§ Given entries:
##########
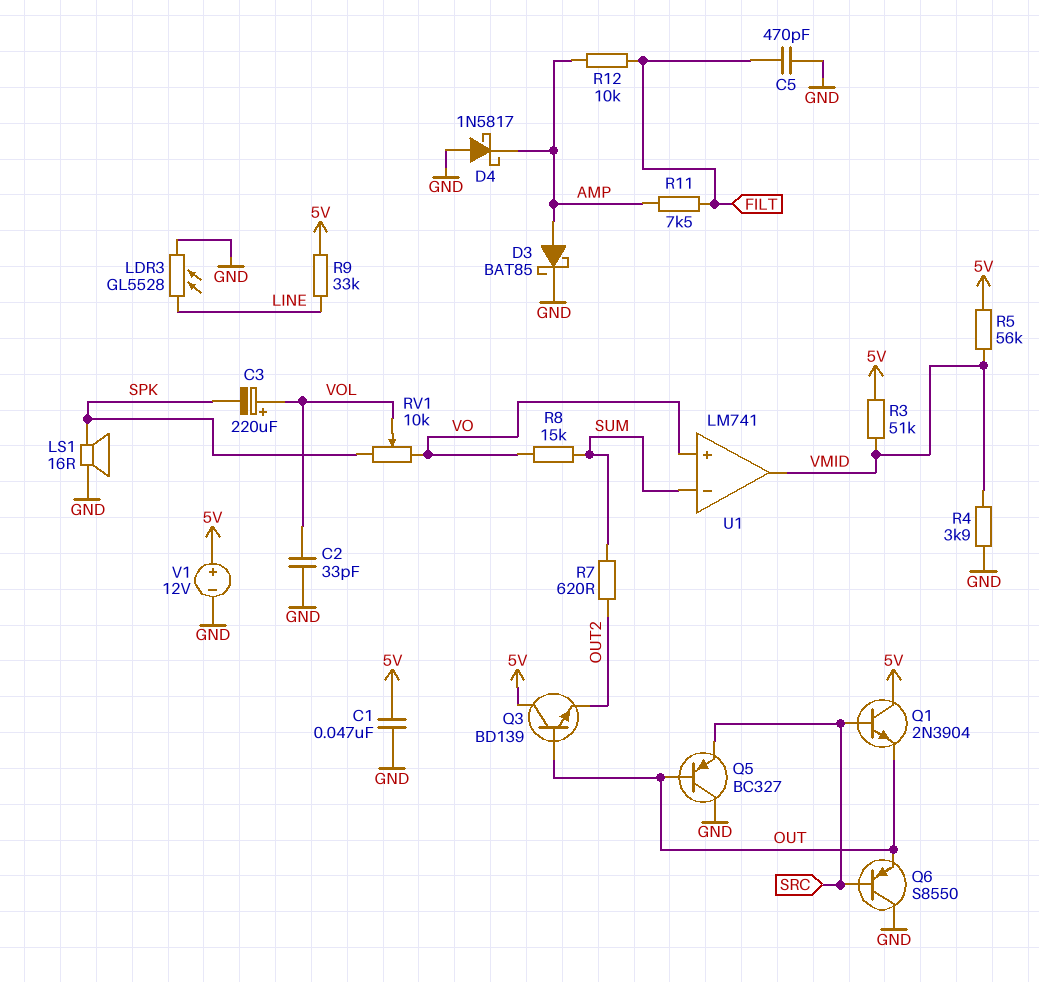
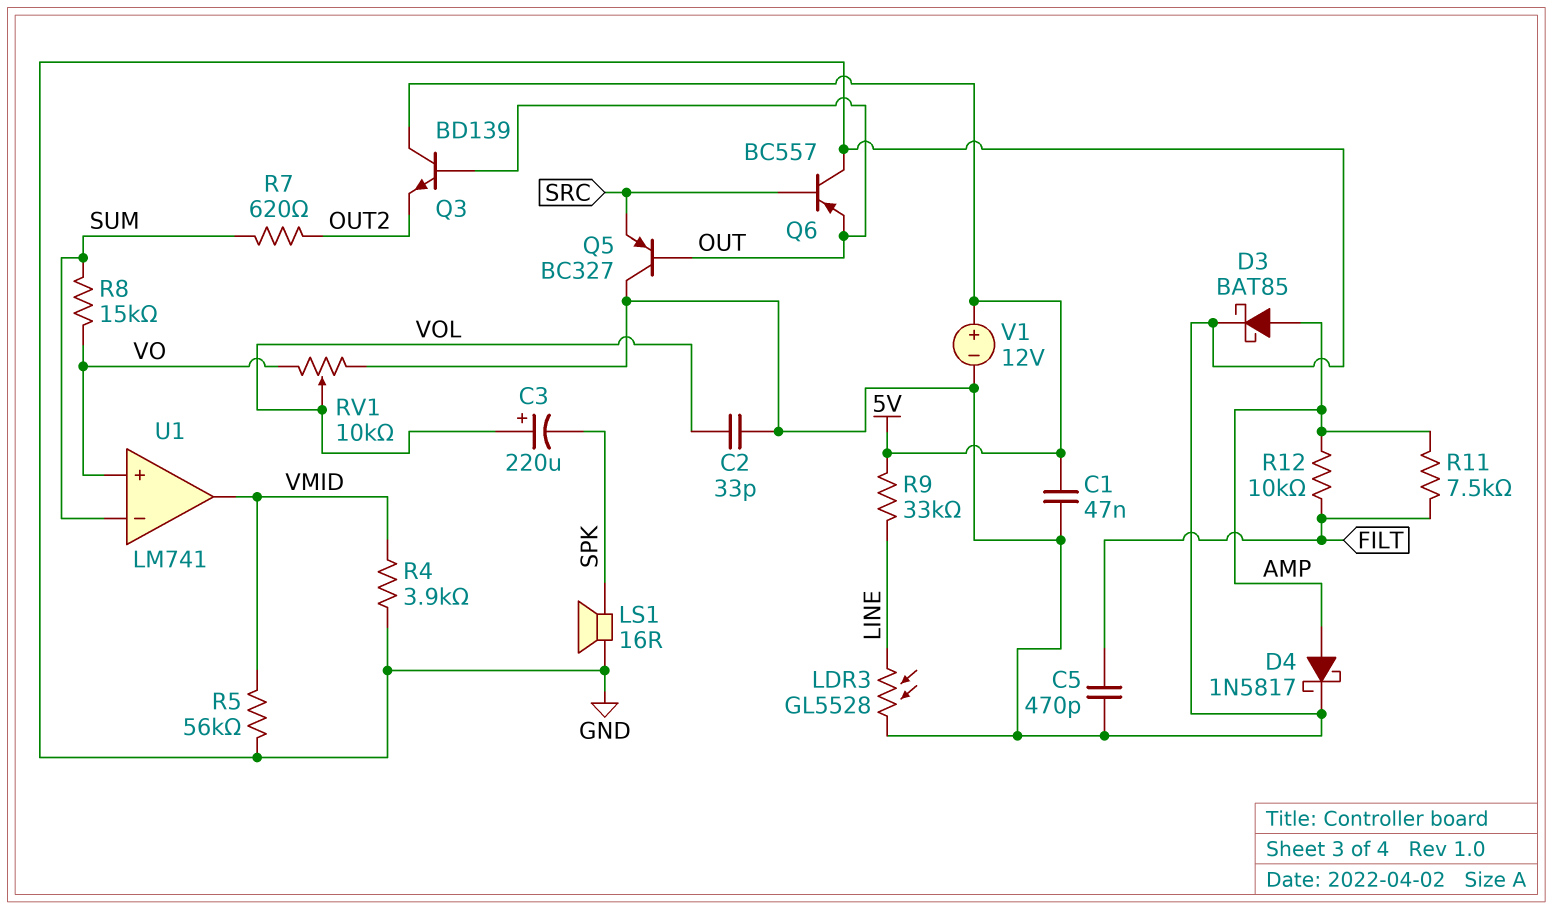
D4: schottky 1N5817 (A GND, K AMP) -> schottky 1N5817 (A AMP, K GND)
Q1: NPN 2N3904 (B SRC, C 5V, E OUT) -> none
Q6: PNP S8550 (B SRC, C GND, E OUT) -> PNP BC557 (B SRC, C GND, E OUT)
R3: 51k (5V, VMID) -> none
R5: 56k (5V, VMID) -> 56k (GND, VMID)
RV1: 10k (SPK, VO, wiper VOL) -> 10k (GND, VO, wiper VOL)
##########
§ Work request: Please print the material exactly as given above, omitting the pictures.

§ Expected output:
D4: schottky 1N5817 (A GND, K AMP) -> schottky 1N5817 (A AMP, K GND)
Q1: NPN 2N3904 (B SRC, C 5V, E OUT) -> none
Q6: PNP S8550 (B SRC, C GND, E OUT) -> PNP BC557 (B SRC, C GND, E OUT)
R3: 51k (5V, VMID) -> none
R5: 56k (5V, VMID) -> 56k (GND, VMID)
RV1: 10k (SPK, VO, wiper VOL) -> 10k (GND, VO, wiper VOL)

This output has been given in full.